### YOUR GOAL
Starting from the line in which "delete | seta/negro" appears, output every line down to the last line of the data below, exactly and without anything more.
- - - -
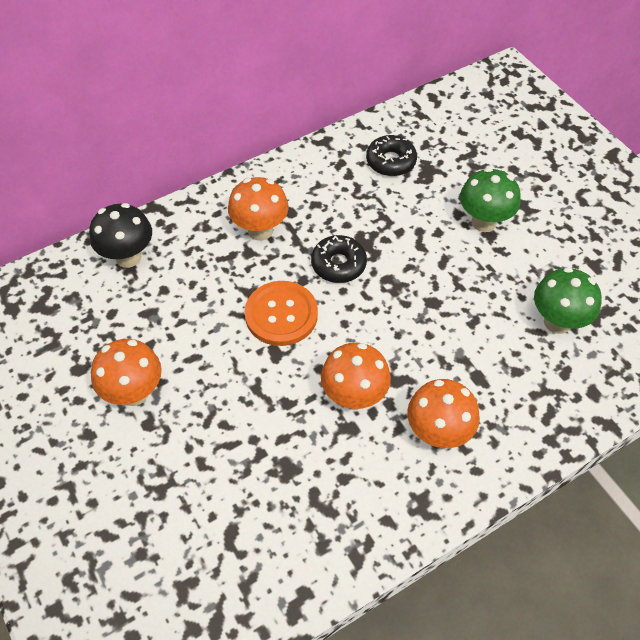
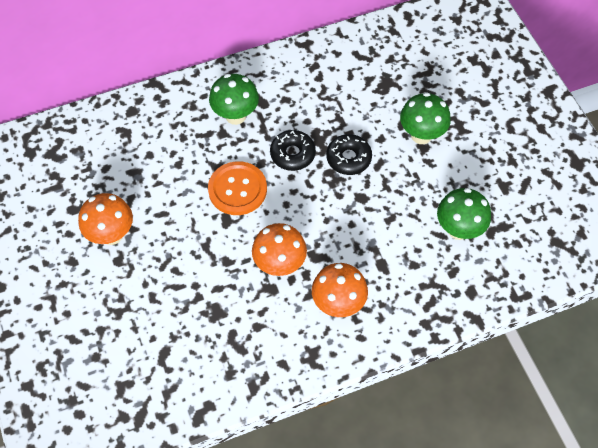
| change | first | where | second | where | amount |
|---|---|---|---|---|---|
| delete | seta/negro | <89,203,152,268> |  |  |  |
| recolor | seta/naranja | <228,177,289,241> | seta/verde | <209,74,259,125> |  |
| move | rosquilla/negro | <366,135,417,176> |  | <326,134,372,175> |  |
- - - -
### SOLUTION TO THIS TASK
| delete | seta/negro | <89,203,152,268> |  |  |  |
| recolor | seta/naranja | <228,177,289,241> | seta/verde | <209,74,259,125> |  |
| move | rosquilla/negro | <366,135,417,176> |  | <326,134,372,175> |  |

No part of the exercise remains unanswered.